Description of the task ▸ Take the line that contains "BARO3 pin SCL: D10 -> D3" and each one after it through the last line below, and retype them exactly. Leave out the pictures.

╭─ Provided records

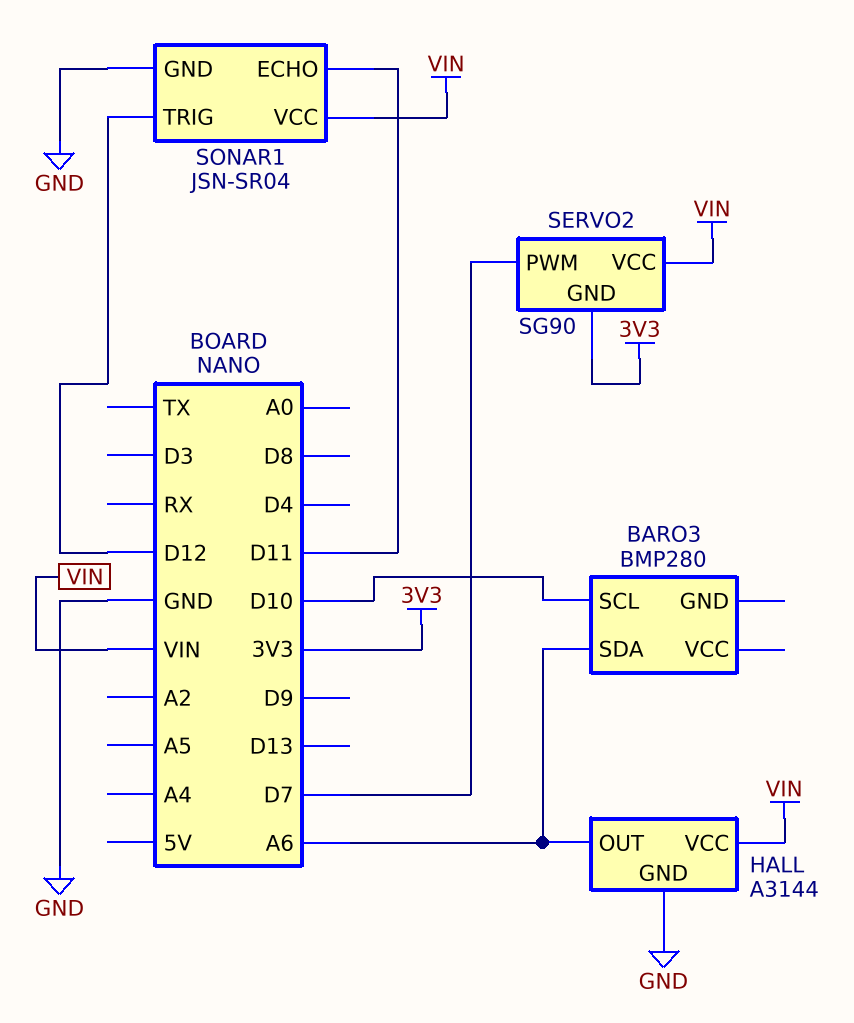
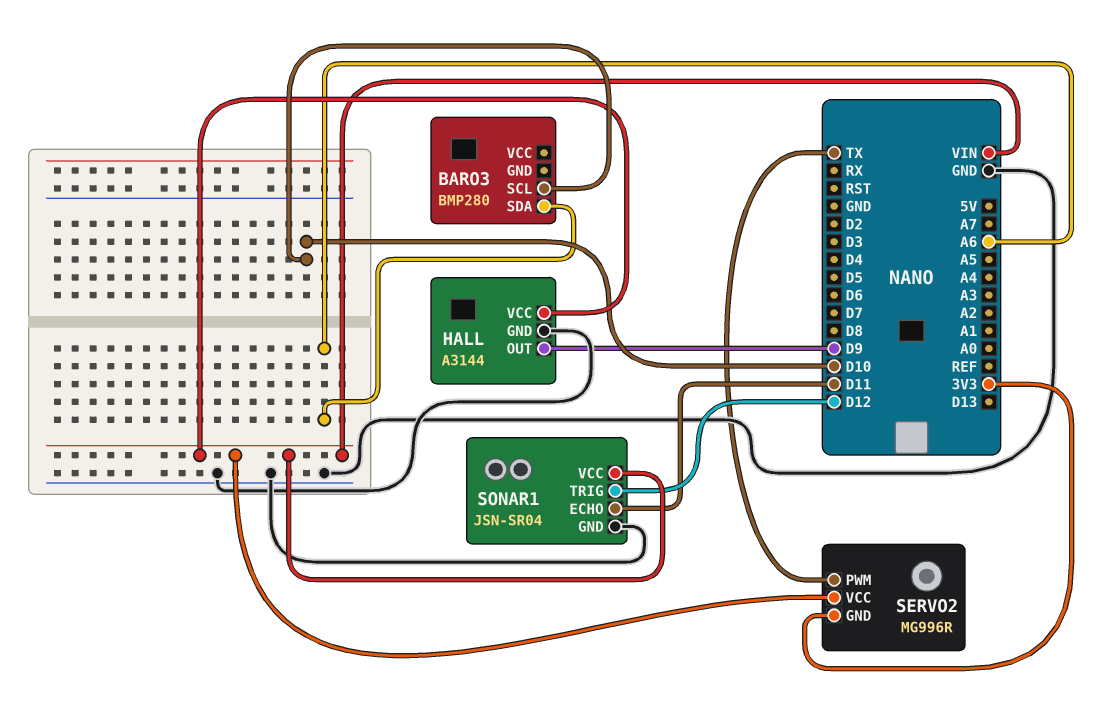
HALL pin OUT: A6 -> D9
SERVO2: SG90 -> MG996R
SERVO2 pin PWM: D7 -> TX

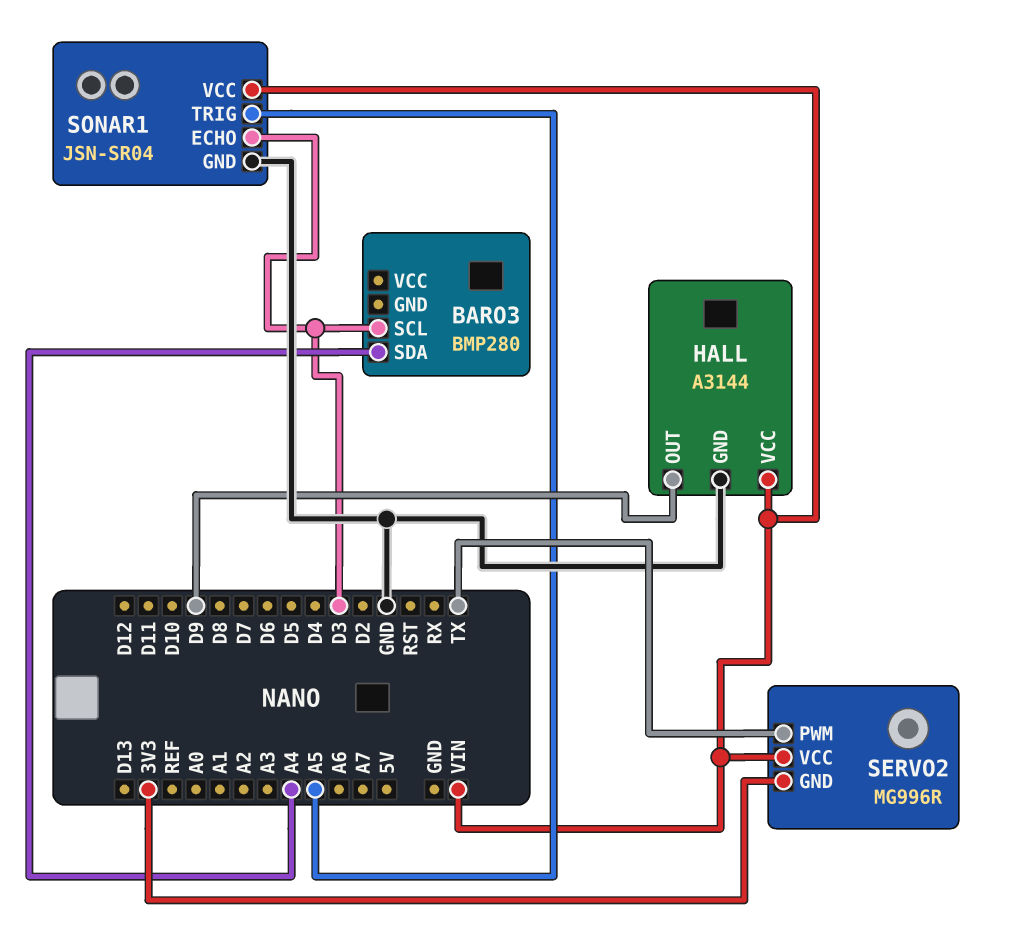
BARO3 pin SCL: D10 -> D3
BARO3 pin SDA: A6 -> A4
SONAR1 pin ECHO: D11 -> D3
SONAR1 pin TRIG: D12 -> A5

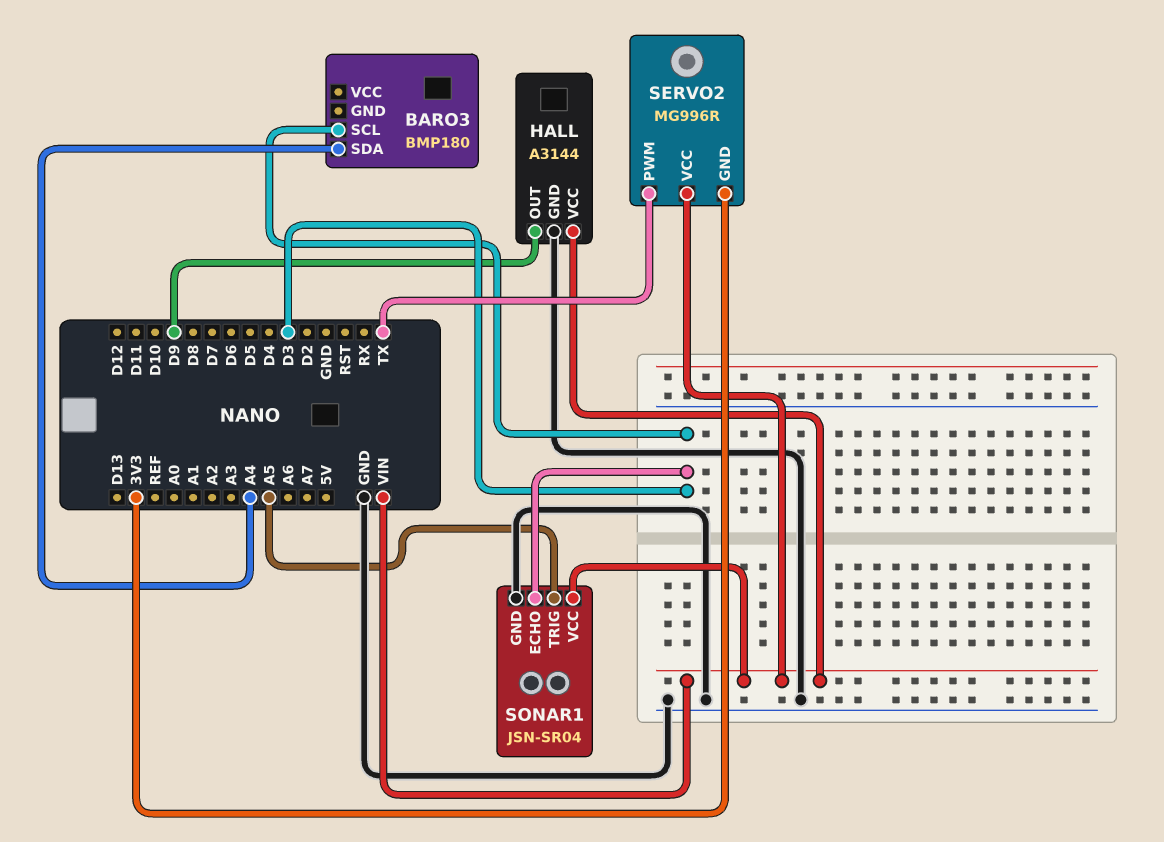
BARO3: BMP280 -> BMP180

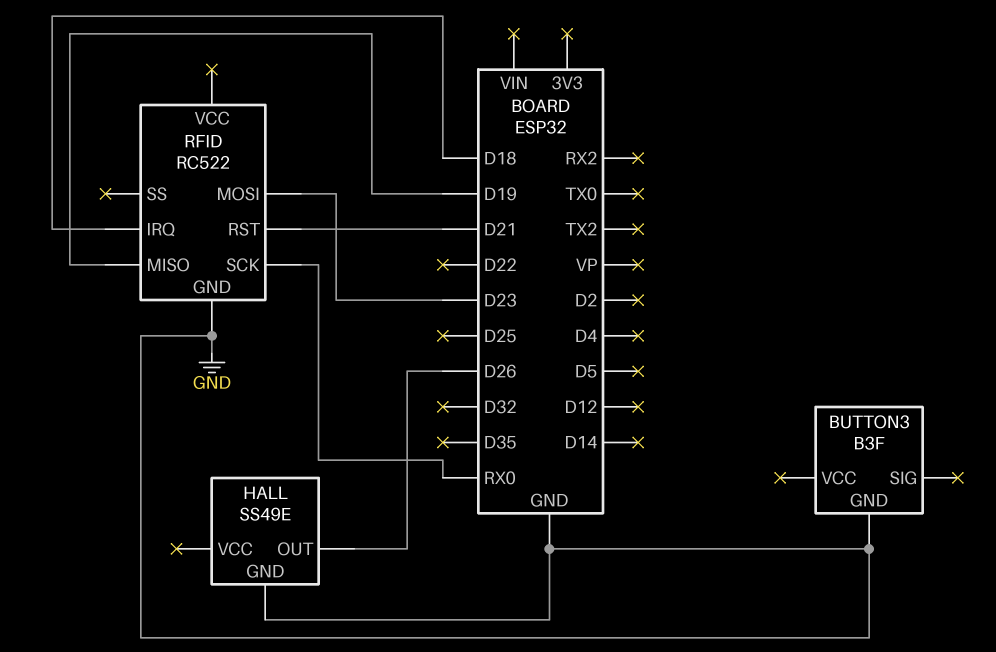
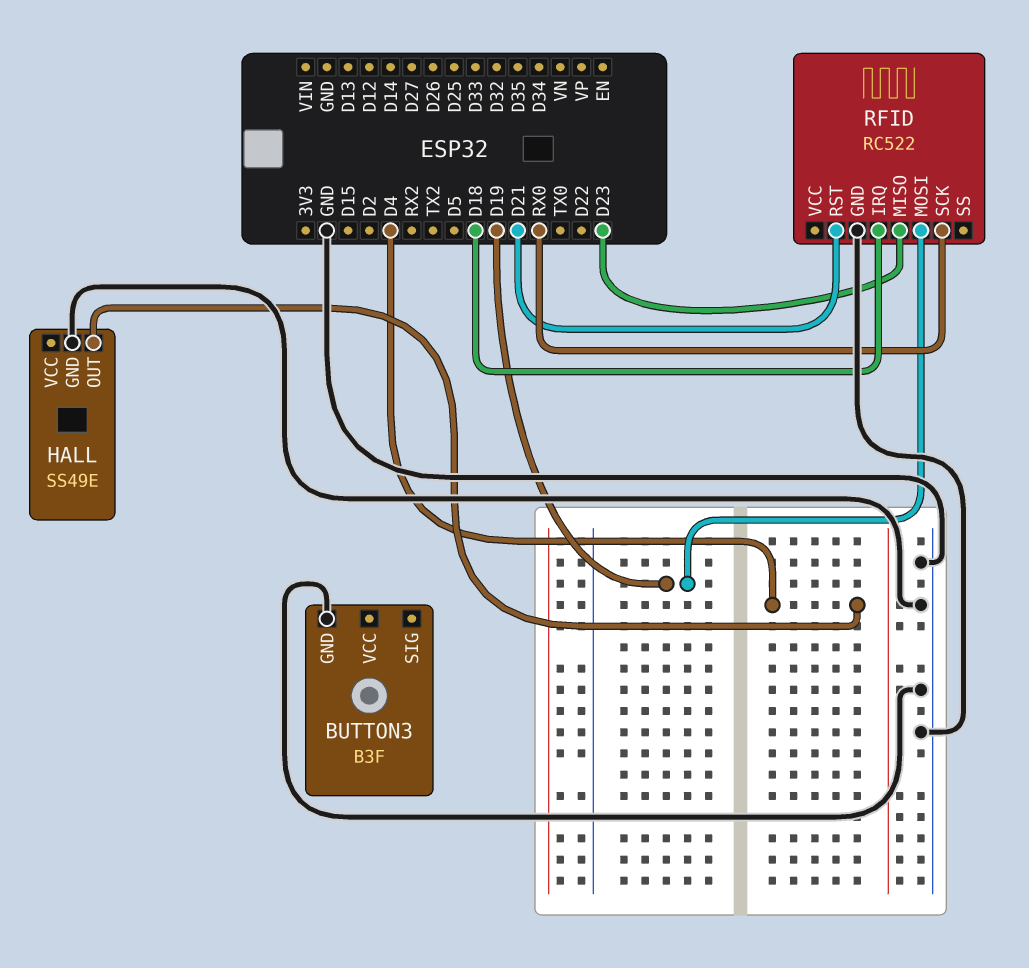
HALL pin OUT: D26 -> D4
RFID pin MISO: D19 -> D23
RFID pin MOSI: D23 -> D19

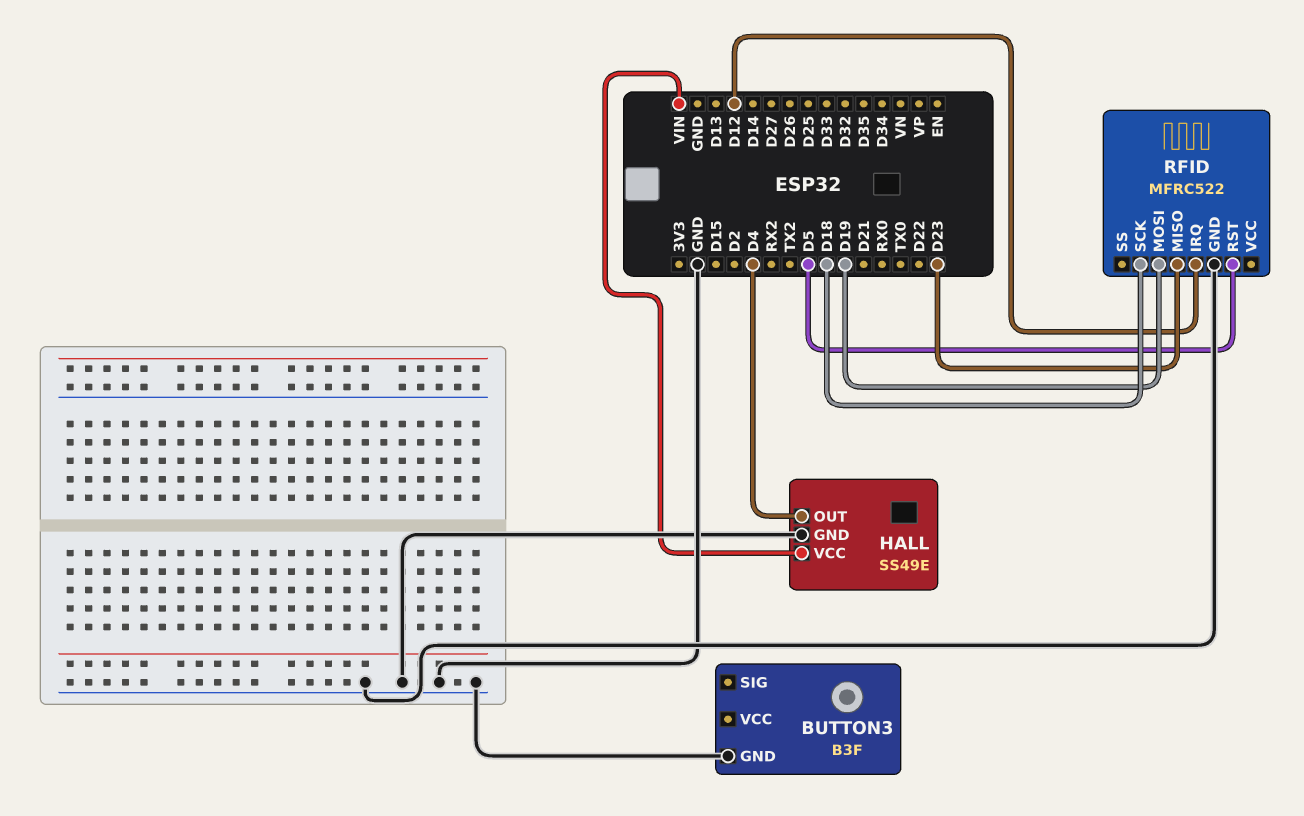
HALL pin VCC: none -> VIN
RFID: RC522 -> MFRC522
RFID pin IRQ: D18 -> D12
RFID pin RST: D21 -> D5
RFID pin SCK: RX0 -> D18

╰─

Exercise answer ▸
BARO3 pin SCL: D10 -> D3
BARO3 pin SDA: A6 -> A4
SONAR1 pin ECHO: D11 -> D3
SONAR1 pin TRIG: D12 -> A5

BARO3: BMP280 -> BMP180

HALL pin OUT: D26 -> D4
RFID pin MISO: D19 -> D23
RFID pin MOSI: D23 -> D19

HALL pin VCC: none -> VIN
RFID: RC522 -> MFRC522
RFID pin IRQ: D18 -> D12
RFID pin RST: D21 -> D5
RFID pin SCK: RX0 -> D18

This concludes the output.